[Coordinate-based change listings]
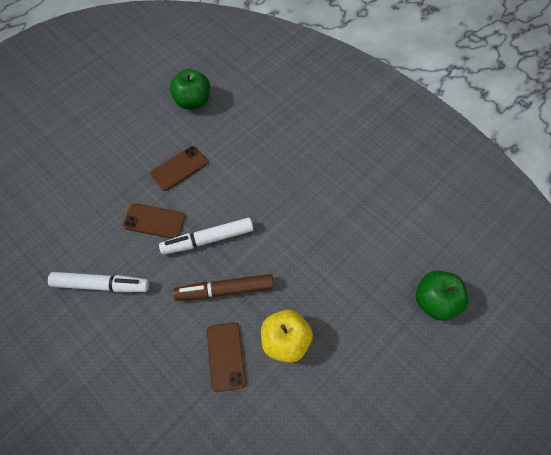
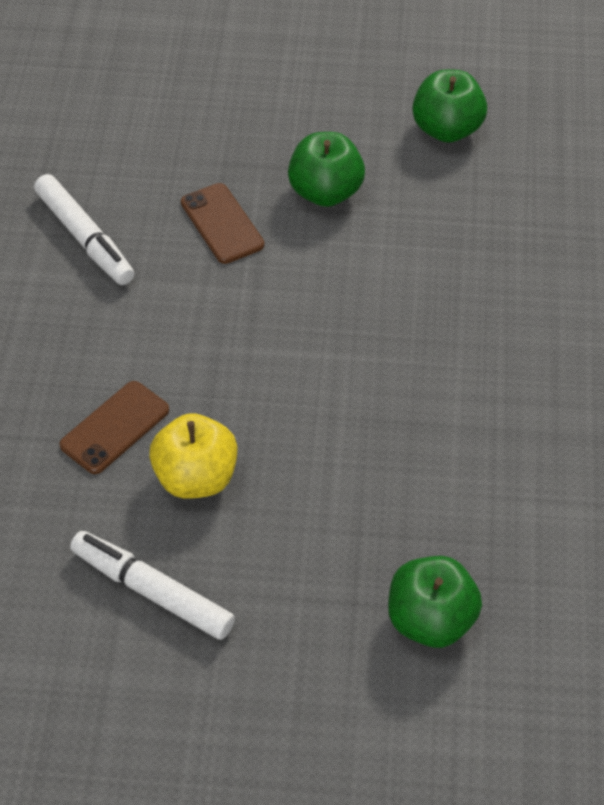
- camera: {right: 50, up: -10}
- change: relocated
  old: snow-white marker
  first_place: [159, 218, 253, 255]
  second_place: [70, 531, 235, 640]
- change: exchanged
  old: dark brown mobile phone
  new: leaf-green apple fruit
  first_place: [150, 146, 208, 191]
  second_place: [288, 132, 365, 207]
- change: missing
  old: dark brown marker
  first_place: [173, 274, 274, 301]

» Your instructions:
Consider the entries above and return each line with the string "brown".

» Solution to the exercise:
  old: dark brown mobile phone
  old: dark brown marker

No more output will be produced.